PROVIDED DATA:

***

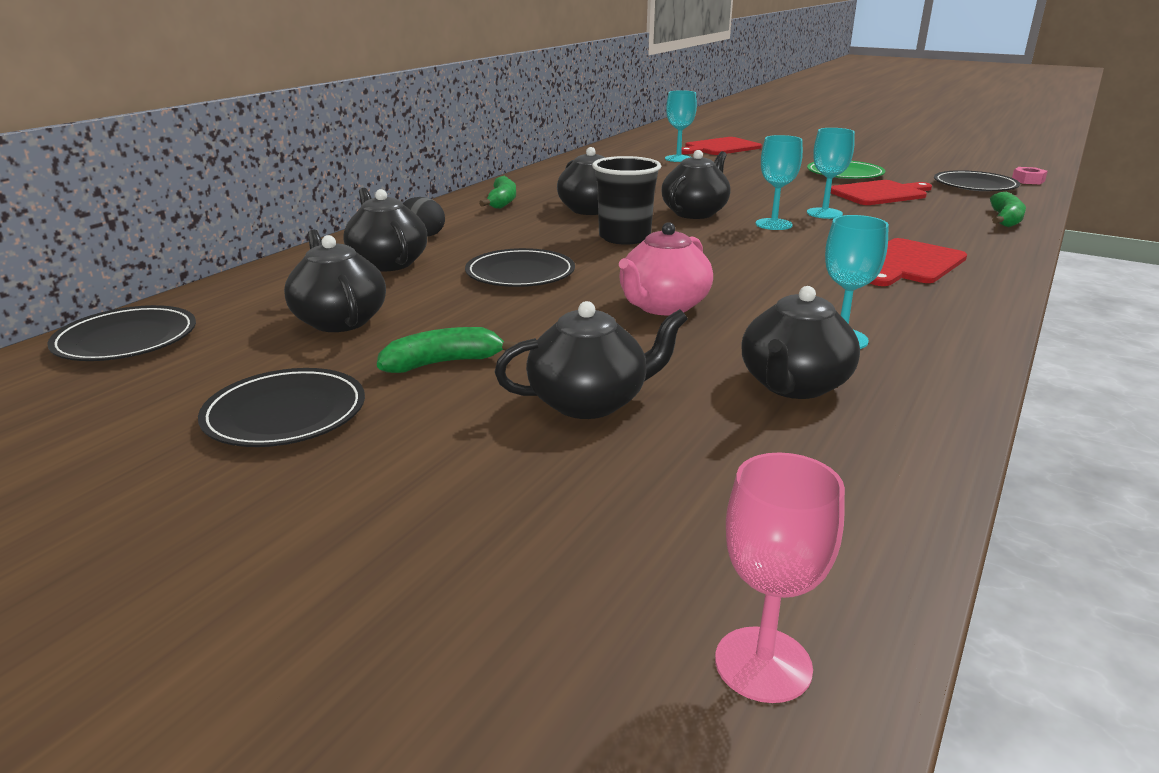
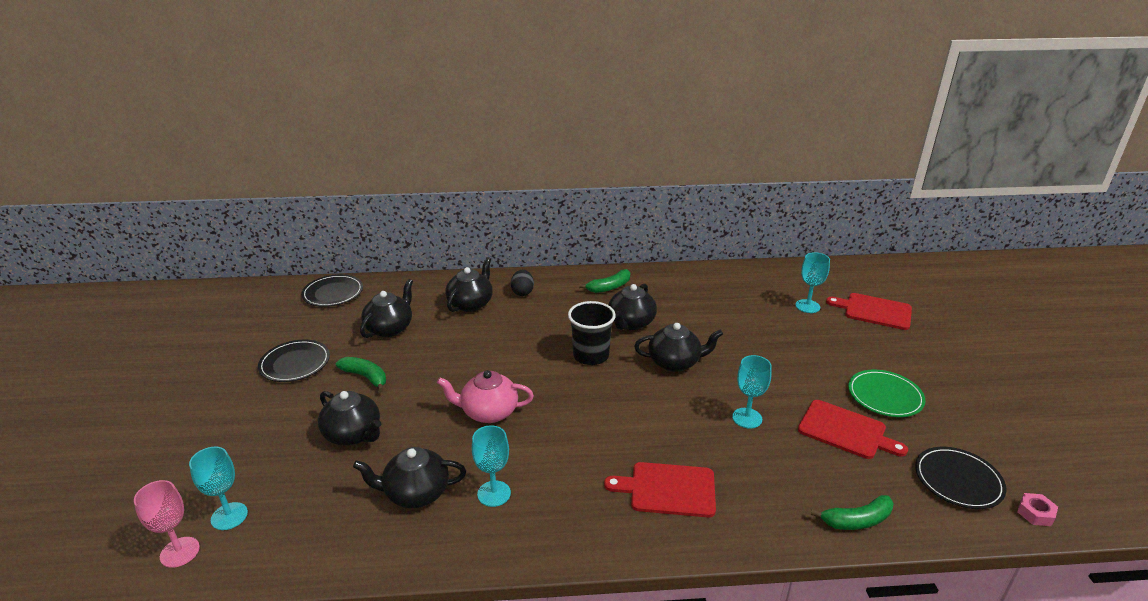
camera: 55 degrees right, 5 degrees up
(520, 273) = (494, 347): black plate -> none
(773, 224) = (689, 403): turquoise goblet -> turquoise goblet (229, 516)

***

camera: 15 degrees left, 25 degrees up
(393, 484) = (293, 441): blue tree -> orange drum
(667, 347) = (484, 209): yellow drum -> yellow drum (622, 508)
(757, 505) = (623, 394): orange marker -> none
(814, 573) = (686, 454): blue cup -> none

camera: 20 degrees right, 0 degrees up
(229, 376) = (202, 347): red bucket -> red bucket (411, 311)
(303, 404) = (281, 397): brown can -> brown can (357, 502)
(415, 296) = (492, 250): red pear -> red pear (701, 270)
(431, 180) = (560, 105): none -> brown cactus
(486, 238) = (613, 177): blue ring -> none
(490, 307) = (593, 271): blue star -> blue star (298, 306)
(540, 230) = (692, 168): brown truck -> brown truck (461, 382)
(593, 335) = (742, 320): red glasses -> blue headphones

***

PROBLEM DESCRIPTION: When you reach the line containing "(486, 238) = (613, 177): blue ring -> none" in the data above, start copying exactly, and stop after the line containing "(593, 335) = (742, 320): red".

REPLY TO THE TASK:
(486, 238) = (613, 177): blue ring -> none
(490, 307) = (593, 271): blue star -> blue star (298, 306)
(540, 230) = (692, 168): brown truck -> brown truck (461, 382)
(593, 335) = (742, 320): red glasses -> blue headphones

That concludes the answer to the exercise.